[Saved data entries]
=====
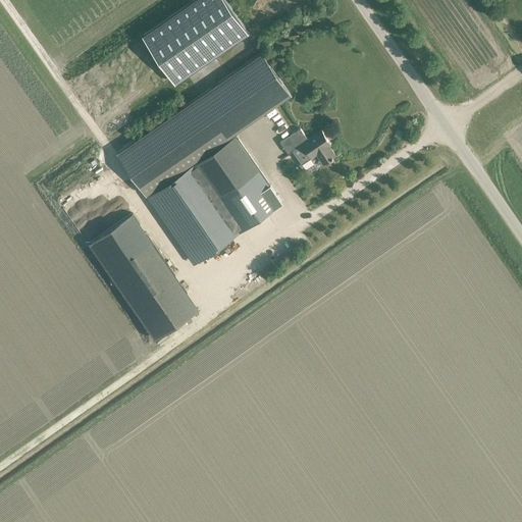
[(192,0),(142,35),(175,83),(248,32),(225,0),(192,0)]
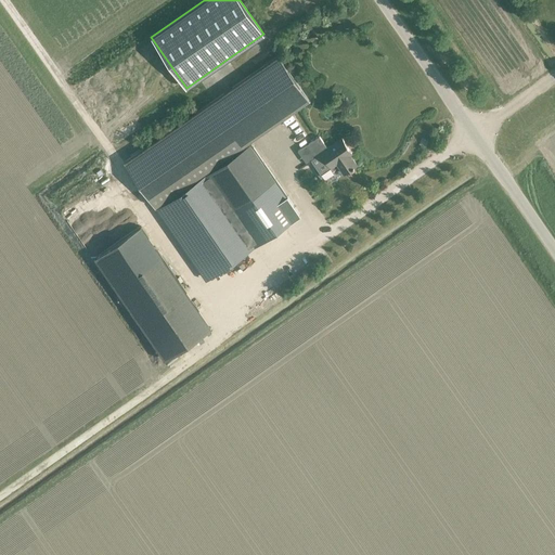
[(156,206),(291,114),(309,101),(279,56),(126,162),(156,206)]
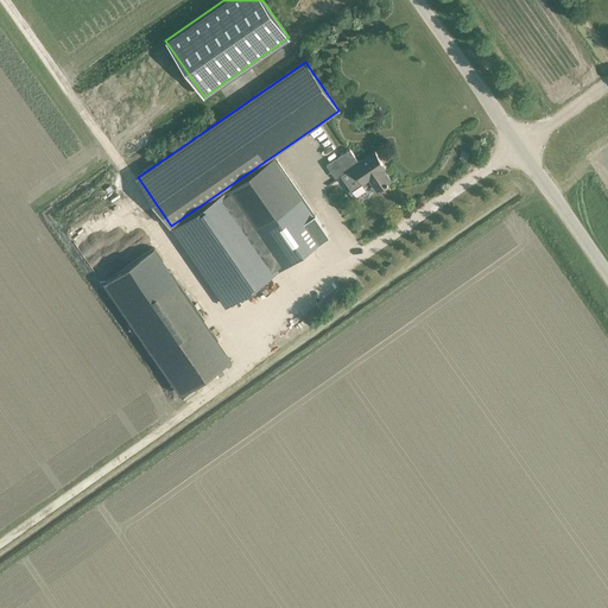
[(374,151),(359,162),(350,150),(339,158),(327,165),(336,178),(341,175),(352,191),(363,183),(369,179),(373,184),(377,190),(386,184),(387,185),(388,184),(388,183),(391,181),(384,170),(386,169),(374,151)]
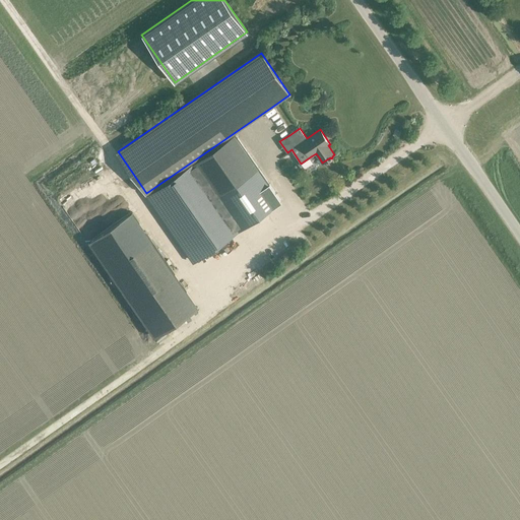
[(235,136),(194,165),(148,196),(194,261),(279,201),(235,136)]
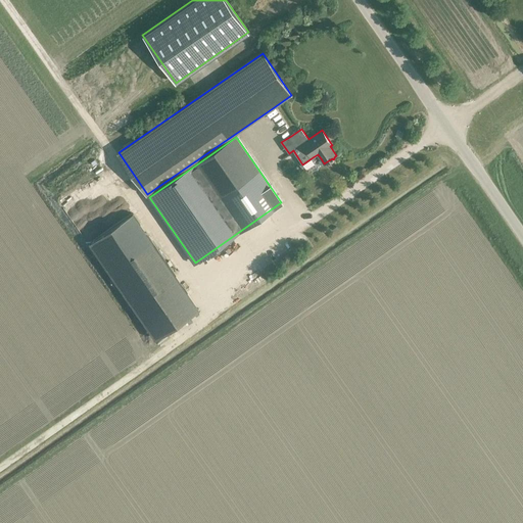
[(315,183),(324,180),(321,171),(311,174),(315,183)]
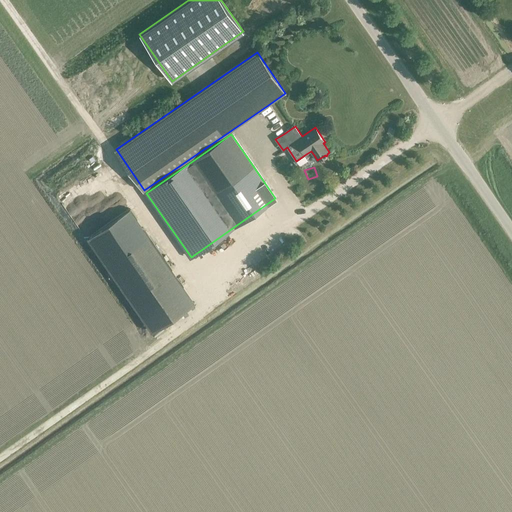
[(194,302),(131,210),(90,238),(153,331),(194,302)]
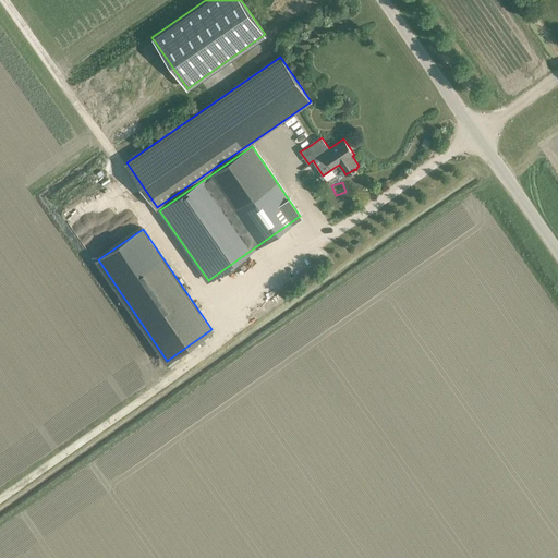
[(256,255),(251,259),(255,266),(261,262),(256,255)]
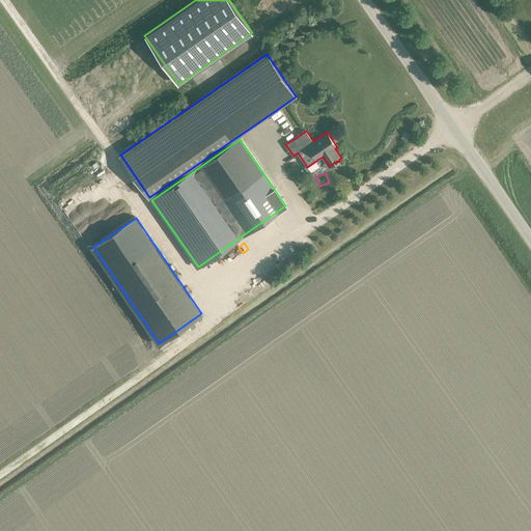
[(239,292),(230,300),(240,310),(248,302),(239,292)]
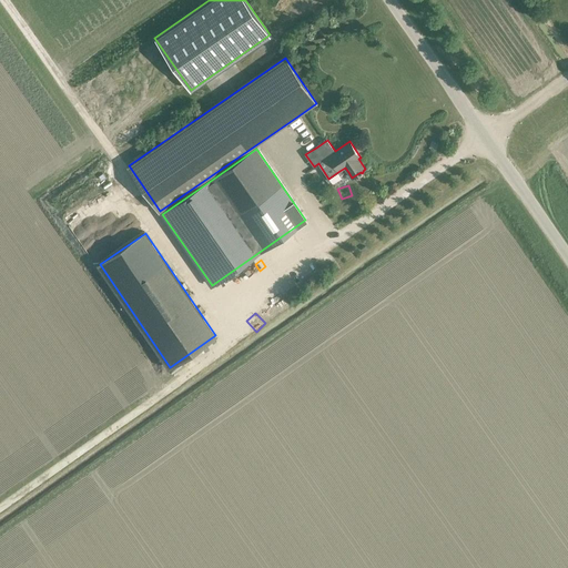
All buildings are outlined.
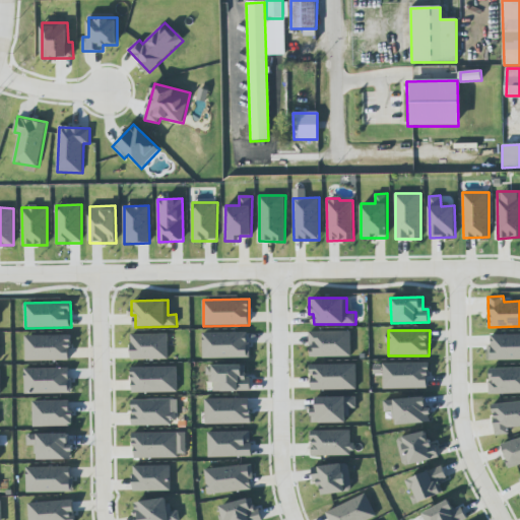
[(351,331),(309,332),(310,358),(351,356),(351,331)]
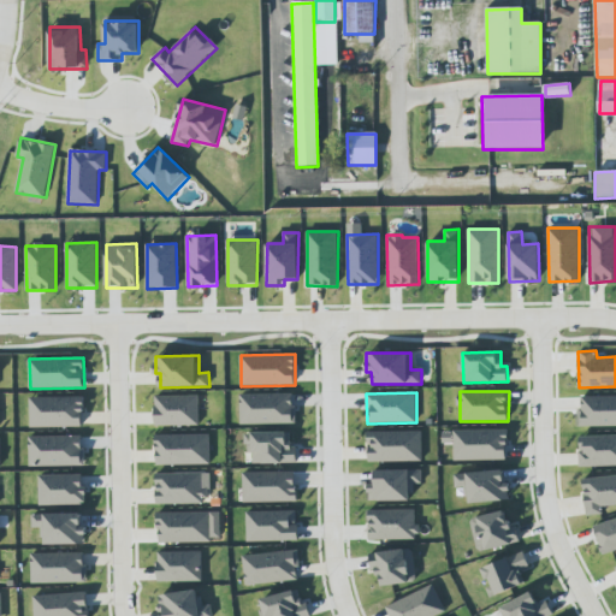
[(295,424),(294,394),(240,395),(241,425),(295,424)]
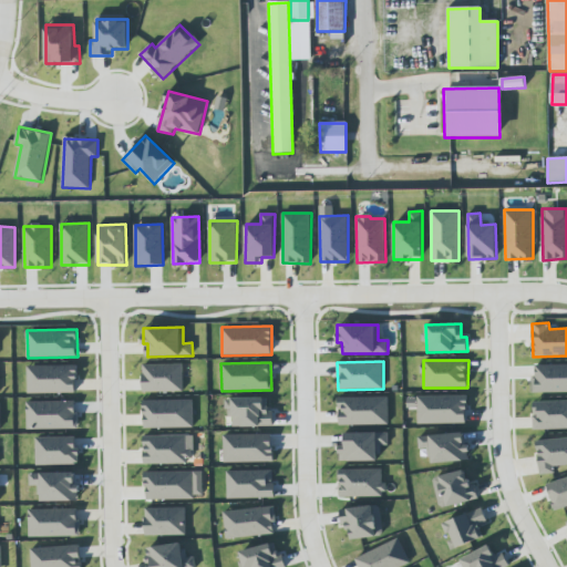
[(183,363),(143,364),(143,392),(184,392),(183,363)]
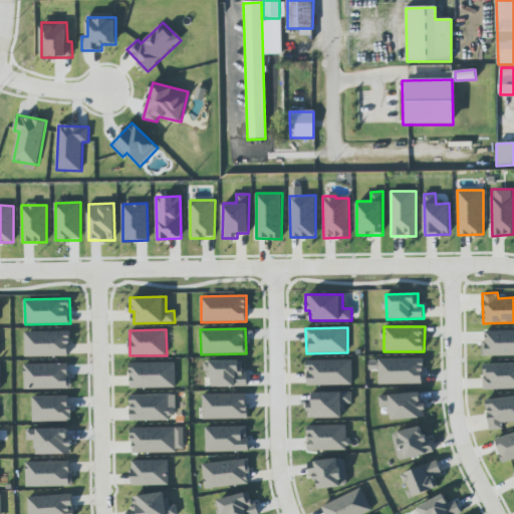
[(513,329),(484,330),(484,356),(513,355),(513,329)]
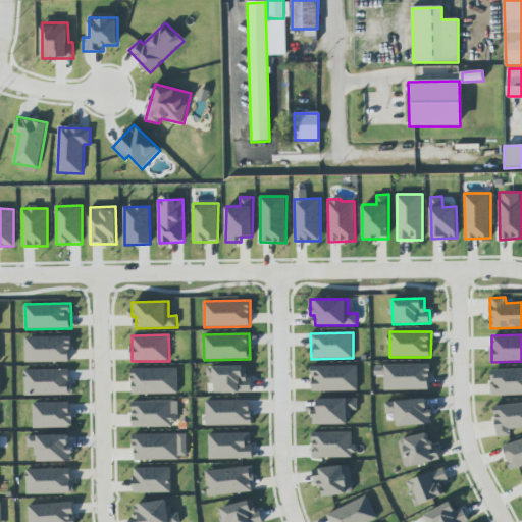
[(71,362),(70,336),(25,336),(25,362),(71,362)]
=====
(Problem to solve): Leaving every picture out, output the data exactly as it stands.

(Reply):
[(192,0),(142,35),(175,83),(248,32),(225,0),(192,0)]
[(156,206),(291,114),(309,101),(279,56),(126,162),(156,206)]
[(374,151),(359,162),(350,150),(339,158),(327,165),(336,178),(341,175),(352,191),(363,183),(369,179),(373,184),(377,190),(386,184),(387,185),(388,184),(388,183),(391,181),(384,170),(386,169),(374,151)]
[(235,136),(194,165),(148,196),(194,261),(279,201),(235,136)]
[(315,183),(324,180),(321,171),(311,174),(315,183)]
[(194,302),(131,210),(90,238),(153,331),(194,302)]
[(256,255),(251,259),(255,266),(261,262),(256,255)]
[(239,292),(230,300),(240,310),(248,302),(239,292)]
All buildings are outlined.
[(351,331),(309,332),(310,358),(351,356),(351,331)]
[(295,424),(294,394),(240,395),(241,425),(295,424)]
[(183,363),(143,364),(143,392),(184,392),(183,363)]
[(513,329),(484,330),(484,356),(513,355),(513,329)]
[(71,362),(70,336),(25,336),(25,362),(71,362)]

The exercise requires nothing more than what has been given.